How to complete this task → Exact reproduction required: the lines below from the line with "blue line: (82, 174) -> (97, 168), moved" to the line with "yellow cross: (143, 81)", both ends included, and no others.

Object displacement listings →
◇ ◇ ◇ ◇ ◇
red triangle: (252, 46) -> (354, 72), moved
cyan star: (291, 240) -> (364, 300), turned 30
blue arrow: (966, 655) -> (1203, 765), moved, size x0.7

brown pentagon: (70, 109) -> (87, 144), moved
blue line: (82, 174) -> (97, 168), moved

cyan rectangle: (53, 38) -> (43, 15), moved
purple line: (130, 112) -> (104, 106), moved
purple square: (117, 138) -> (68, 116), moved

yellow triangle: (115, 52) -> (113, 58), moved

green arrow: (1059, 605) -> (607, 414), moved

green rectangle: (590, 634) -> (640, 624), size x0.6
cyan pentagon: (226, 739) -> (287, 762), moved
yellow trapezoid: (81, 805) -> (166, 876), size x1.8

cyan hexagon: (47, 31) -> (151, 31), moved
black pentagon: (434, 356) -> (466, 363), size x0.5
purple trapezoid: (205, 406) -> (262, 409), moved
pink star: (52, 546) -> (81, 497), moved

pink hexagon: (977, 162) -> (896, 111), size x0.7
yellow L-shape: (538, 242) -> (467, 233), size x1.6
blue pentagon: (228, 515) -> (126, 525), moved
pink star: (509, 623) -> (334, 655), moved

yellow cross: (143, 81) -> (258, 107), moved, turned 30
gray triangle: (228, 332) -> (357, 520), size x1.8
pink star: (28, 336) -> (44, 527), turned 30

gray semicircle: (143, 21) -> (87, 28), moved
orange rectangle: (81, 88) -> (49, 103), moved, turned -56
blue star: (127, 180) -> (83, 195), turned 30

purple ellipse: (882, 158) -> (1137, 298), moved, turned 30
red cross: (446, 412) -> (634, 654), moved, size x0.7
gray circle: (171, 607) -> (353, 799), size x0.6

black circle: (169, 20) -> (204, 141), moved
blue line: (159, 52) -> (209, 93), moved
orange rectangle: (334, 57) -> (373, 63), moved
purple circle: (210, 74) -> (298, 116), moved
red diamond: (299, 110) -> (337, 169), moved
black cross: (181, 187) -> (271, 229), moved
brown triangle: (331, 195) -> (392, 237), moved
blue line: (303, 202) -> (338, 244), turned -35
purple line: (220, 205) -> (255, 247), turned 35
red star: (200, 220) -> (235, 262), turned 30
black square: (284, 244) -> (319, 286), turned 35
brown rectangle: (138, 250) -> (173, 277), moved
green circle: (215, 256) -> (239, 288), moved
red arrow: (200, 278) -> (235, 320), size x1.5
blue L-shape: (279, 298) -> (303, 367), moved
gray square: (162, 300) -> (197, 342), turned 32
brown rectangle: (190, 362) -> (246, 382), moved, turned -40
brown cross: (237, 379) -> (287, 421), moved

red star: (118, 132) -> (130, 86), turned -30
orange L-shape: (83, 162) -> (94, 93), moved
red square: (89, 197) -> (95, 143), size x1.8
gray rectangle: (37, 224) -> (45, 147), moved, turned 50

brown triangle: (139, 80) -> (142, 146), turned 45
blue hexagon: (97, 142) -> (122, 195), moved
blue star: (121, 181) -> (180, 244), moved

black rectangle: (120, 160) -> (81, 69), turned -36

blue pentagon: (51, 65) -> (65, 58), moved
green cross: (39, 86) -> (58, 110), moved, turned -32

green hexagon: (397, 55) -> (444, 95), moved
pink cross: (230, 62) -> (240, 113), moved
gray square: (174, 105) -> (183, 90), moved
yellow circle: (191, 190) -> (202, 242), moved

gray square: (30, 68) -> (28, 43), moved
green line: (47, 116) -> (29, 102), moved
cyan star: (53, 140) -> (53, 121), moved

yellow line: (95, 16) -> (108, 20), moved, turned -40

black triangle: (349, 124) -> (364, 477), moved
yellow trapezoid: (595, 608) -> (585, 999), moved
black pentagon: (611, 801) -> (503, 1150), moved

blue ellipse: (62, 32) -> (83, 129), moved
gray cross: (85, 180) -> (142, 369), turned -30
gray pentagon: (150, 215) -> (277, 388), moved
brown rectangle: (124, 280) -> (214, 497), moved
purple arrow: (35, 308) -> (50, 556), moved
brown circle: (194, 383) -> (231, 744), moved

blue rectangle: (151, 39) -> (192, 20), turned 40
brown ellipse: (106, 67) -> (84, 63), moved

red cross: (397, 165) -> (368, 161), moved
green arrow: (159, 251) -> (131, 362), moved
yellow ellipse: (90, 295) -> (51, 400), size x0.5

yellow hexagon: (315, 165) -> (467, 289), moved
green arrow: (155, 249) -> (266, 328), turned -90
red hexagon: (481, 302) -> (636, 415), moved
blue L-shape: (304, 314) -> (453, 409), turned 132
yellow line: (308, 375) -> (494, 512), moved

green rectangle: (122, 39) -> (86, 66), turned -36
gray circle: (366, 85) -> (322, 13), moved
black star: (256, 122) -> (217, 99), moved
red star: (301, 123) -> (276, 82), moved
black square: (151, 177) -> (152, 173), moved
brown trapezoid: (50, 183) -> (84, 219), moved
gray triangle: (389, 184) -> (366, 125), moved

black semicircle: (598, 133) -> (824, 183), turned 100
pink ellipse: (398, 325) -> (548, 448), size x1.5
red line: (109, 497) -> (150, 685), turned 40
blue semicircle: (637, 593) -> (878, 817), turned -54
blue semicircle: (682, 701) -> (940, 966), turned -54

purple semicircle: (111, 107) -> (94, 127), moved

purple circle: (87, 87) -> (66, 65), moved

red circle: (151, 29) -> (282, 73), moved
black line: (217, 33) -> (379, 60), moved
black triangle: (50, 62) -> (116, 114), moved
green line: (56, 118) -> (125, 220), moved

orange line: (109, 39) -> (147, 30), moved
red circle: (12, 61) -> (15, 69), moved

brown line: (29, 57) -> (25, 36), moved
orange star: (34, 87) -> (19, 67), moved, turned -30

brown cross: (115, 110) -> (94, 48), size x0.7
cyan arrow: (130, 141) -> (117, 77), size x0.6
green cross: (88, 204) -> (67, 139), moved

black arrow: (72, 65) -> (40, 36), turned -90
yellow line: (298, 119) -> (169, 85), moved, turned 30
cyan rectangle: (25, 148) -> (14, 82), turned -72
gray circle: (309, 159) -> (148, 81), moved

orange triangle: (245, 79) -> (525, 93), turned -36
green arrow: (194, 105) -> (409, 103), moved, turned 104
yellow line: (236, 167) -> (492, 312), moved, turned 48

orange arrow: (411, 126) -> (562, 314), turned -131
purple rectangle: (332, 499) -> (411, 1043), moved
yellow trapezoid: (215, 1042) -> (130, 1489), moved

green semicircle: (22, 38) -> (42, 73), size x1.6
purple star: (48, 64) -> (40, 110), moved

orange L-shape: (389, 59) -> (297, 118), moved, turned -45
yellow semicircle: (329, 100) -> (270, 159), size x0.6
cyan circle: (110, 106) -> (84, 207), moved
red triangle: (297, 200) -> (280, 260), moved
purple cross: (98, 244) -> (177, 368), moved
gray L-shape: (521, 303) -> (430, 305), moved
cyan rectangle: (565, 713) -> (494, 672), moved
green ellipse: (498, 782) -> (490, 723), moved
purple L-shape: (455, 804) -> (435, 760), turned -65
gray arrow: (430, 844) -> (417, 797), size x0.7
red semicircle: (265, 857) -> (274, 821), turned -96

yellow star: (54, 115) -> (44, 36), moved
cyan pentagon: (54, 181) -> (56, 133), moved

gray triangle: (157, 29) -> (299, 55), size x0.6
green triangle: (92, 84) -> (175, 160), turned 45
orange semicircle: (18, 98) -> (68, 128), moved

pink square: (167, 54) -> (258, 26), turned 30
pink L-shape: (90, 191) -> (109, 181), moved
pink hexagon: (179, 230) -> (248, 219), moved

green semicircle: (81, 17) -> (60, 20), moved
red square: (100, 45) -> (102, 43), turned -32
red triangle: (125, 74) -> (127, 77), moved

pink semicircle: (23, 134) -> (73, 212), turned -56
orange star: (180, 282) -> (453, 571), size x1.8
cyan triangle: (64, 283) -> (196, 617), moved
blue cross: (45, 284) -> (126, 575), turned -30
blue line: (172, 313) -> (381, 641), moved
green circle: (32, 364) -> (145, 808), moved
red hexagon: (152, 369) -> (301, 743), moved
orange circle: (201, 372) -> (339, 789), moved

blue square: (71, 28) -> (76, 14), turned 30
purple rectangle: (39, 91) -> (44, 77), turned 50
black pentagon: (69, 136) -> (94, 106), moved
◇ ◇ ◇ ◇ ◇
Completed task →
blue line: (82, 174) -> (97, 168), moved

cyan rectangle: (53, 38) -> (43, 15), moved
purple line: (130, 112) -> (104, 106), moved
purple square: (117, 138) -> (68, 116), moved

yellow triangle: (115, 52) -> (113, 58), moved

green arrow: (1059, 605) -> (607, 414), moved

green rectangle: (590, 634) -> (640, 624), size x0.6
cyan pentagon: (226, 739) -> (287, 762), moved
yellow trapezoid: (81, 805) -> (166, 876), size x1.8

cyan hexagon: (47, 31) -> (151, 31), moved
black pentagon: (434, 356) -> (466, 363), size x0.5
purple trapezoid: (205, 406) -> (262, 409), moved
pink star: (52, 546) -> (81, 497), moved

pink hexagon: (977, 162) -> (896, 111), size x0.7
yellow L-shape: (538, 242) -> (467, 233), size x1.6
blue pentagon: (228, 515) -> (126, 525), moved
pink star: (509, 623) -> (334, 655), moved

yellow cross: (143, 81) -> (258, 107), moved, turned 30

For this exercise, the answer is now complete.